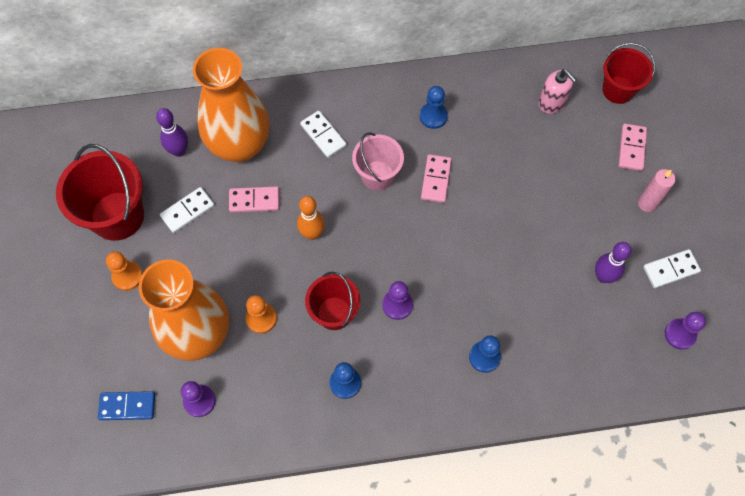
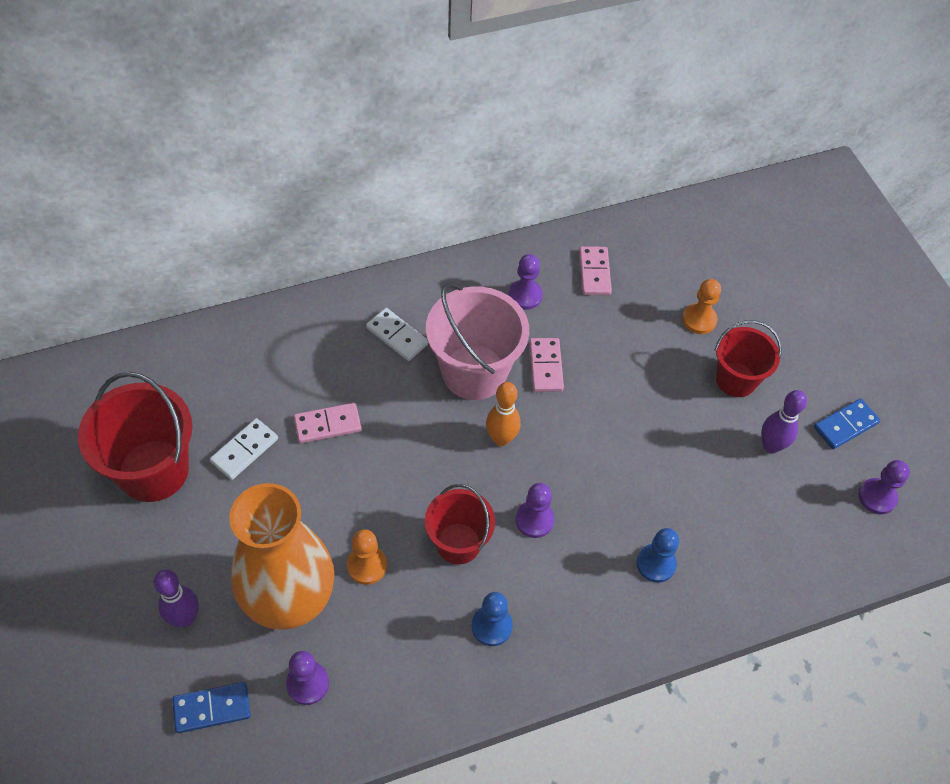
camera: 15 degrees left, 10 degrees down
(127, 276) = (180, 543): orange pawn -> orange pawn (699, 320)
(179, 151) = (219, 380): purple bowling pin -> purple bowling pin (185, 618)
(240, 145) = (295, 362): orange vase -> none
(312, 233) = (409, 452): orange bowling pin -> orange bowling pin (501, 439)
(377, 175) = (474, 372): pink bucket -> pink bucket, size x1.58
(433, 116) = (525, 295): blue pawn -> purple pawn
(552, 102) = (659, 261): pink soap dispenser -> none
(618, 90) = (730, 237): red bucket -> red bucket (736, 380)
(631, 148) = (763, 298): pink domino -> pink domino (594, 272)
(647, 203) = (798, 356): pink candle -> none
(670, 269) = (845, 425): white domino -> blue domino

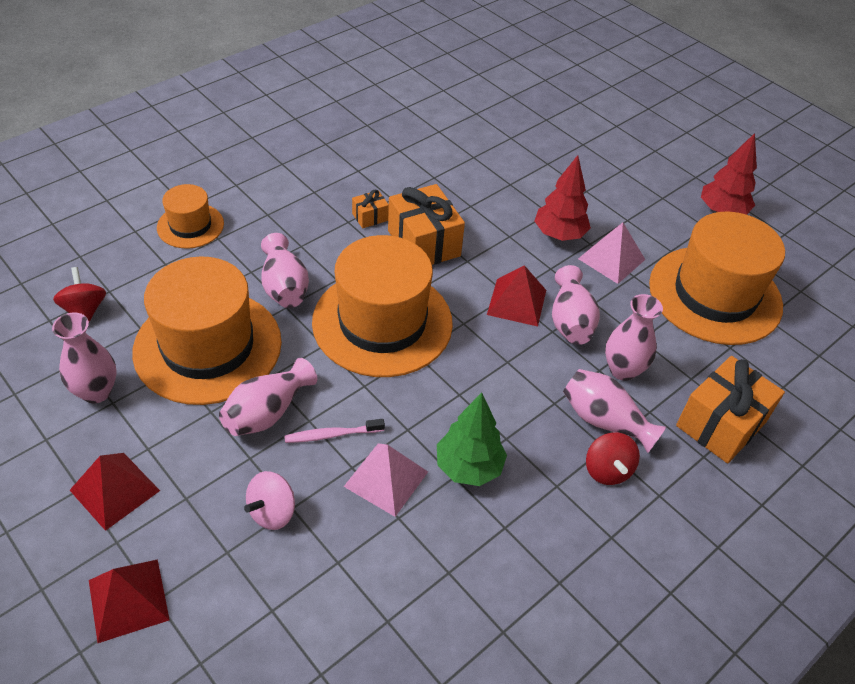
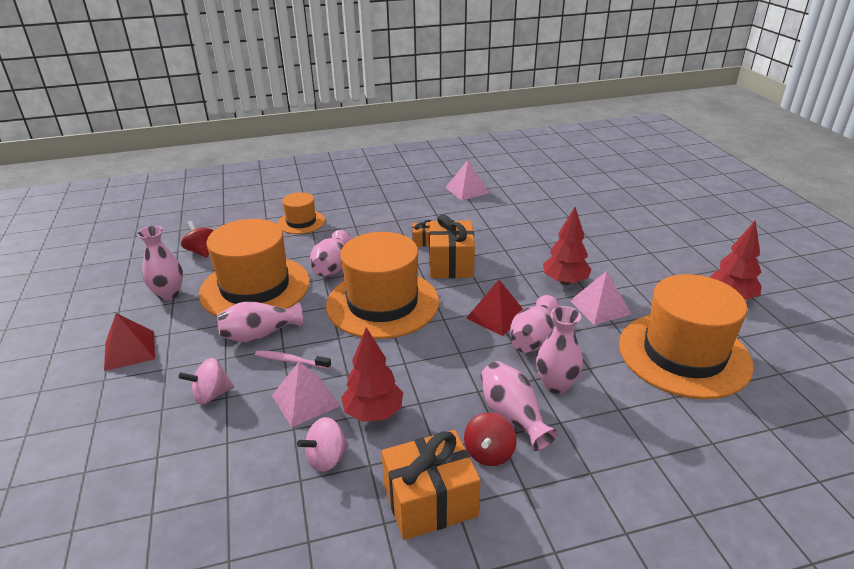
camera: 30 degrees right, 15 degrees down
(85, 310) = (201, 251): red spinning top -> red spinning top turned 45 degrees counterclockwise
(128, 600) = (79, 415): red pyramid -> none
(370, 121) = (467, 190): none -> pink pyramid
(458, 538) = (326, 458): none -> pink spinning top
(469, 467) = (373, 413): green tree -> red tree
(721, 424) = (625, 452): orange gift -> orange gift (430, 501)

:::::

Your job is to return all lines above that hold the word "blue".

(433, 116) = (525, 295): blue pawn -> purple pawn
(670, 269) = (845, 425): white domino -> blue domino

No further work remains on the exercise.